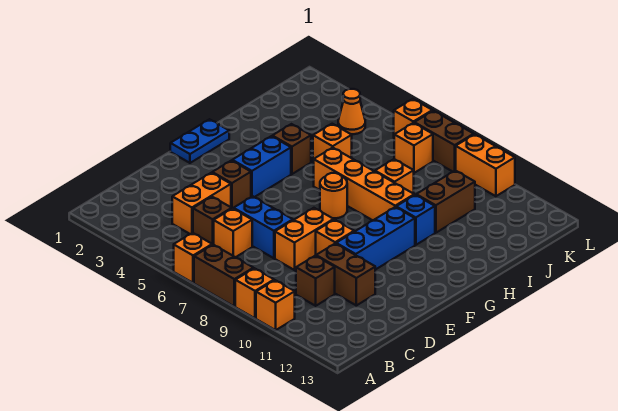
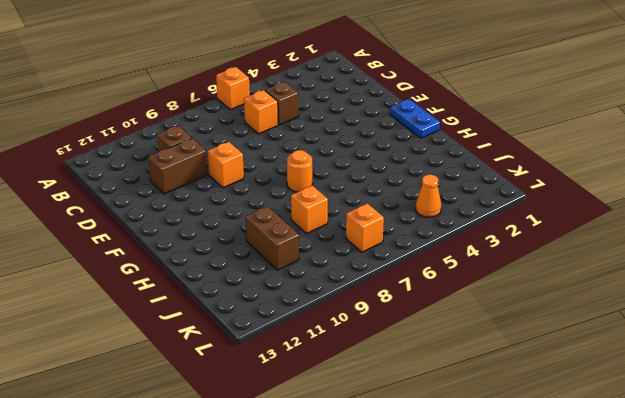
none -> brown 1x2 brick [194,245,253,307]
none -> orange 1x1 brick [235,268,274,318]
none -> orange 1x1 brick [256,280,295,330]

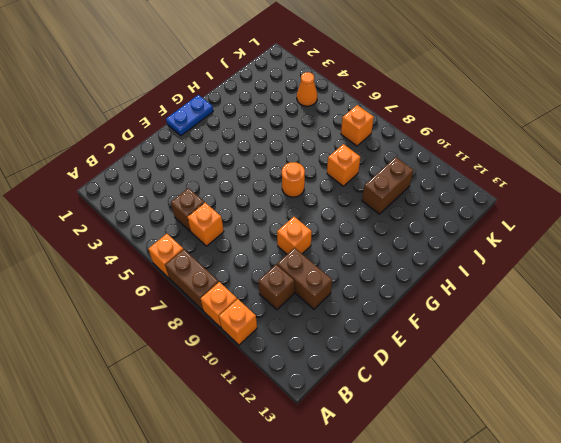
none -> orange 1x2 brick [172,173,231,234]
none -> blue 1x2 brick [234,196,293,258]
none -> orange 1x2 brick [275,208,334,270]

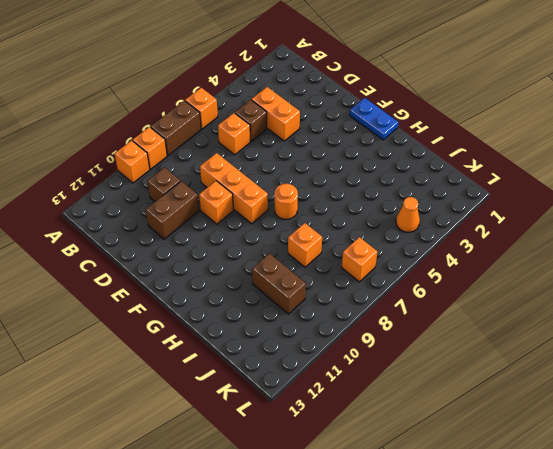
orange 1x3 brick [200,153,268,224] -> orange 1x2 brick [275,208,334,270]
none -> blue 1x2 brick [234,196,293,258]
none -> brown 1x1 brick [212,161,251,209]
none -> blue 1x3 brick [336,207,415,270]

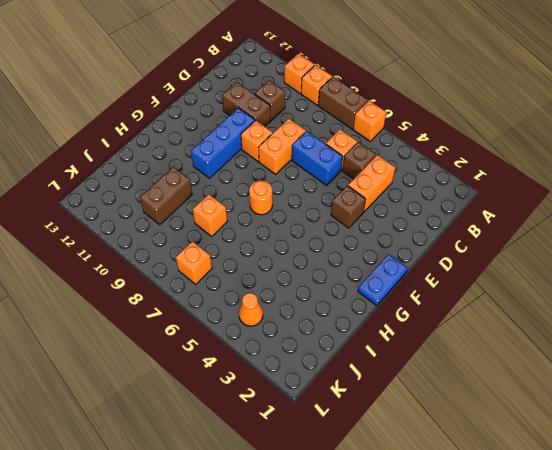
none -> blue 1x2 brick [232,136,291,197]
none -> brown 1x1 brick [272,124,311,174]
none -> orange 1x4 brick [314,148,414,220]

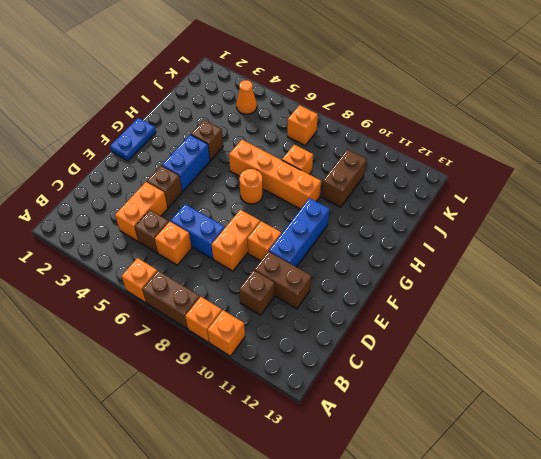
none -> blue 1x1 brick [396,195,435,245]
none -> orange 1x1 brick [313,124,352,163]
none -> orange 1x1 brick [394,99,432,135]

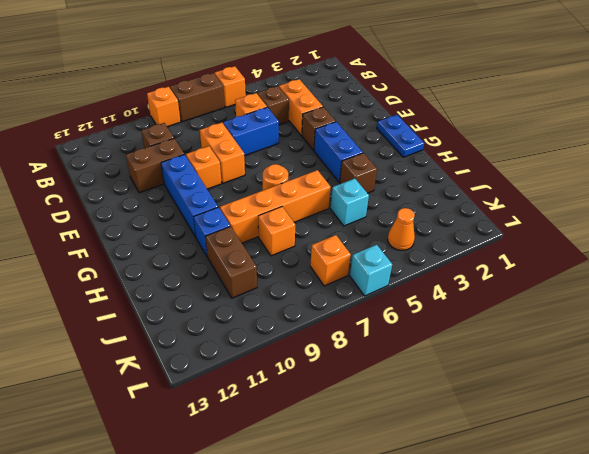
cyan 1x1 brick [331,178,369,226] -> orange 1x1 brick [313,124,352,163]
cyan 1x1 brick [350,245,392,296] -> orange 1x1 brick [394,99,432,135]
none -> orange 1x1 brick [256,280,295,330]
none -> brown 1x2 brick [414,111,474,172]
none -> orange 1x2 brick [456,134,515,196]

| Task brief |
If pictures appear, drop them, and retype exactly the lines from the "none -> brown 1x1 brick [212,161,251,209]" line through the last line of the data above.

| Expected answer |
none -> brown 1x1 brick [212,161,251,209]
none -> blue 1x3 brick [336,207,415,270]

none -> blue 1x2 brick [232,136,291,197]
none -> brown 1x1 brick [272,124,311,174]
none -> orange 1x4 brick [314,148,414,220]

none -> blue 1x1 brick [396,195,435,245]
none -> orange 1x1 brick [313,124,352,163]
none -> orange 1x1 brick [394,99,432,135]

cyan 1x1 brick [331,178,369,226] -> orange 1x1 brick [313,124,352,163]
cyan 1x1 brick [350,245,392,296] -> orange 1x1 brick [394,99,432,135]
none -> orange 1x1 brick [256,280,295,330]
none -> brown 1x2 brick [414,111,474,172]
none -> orange 1x2 brick [456,134,515,196]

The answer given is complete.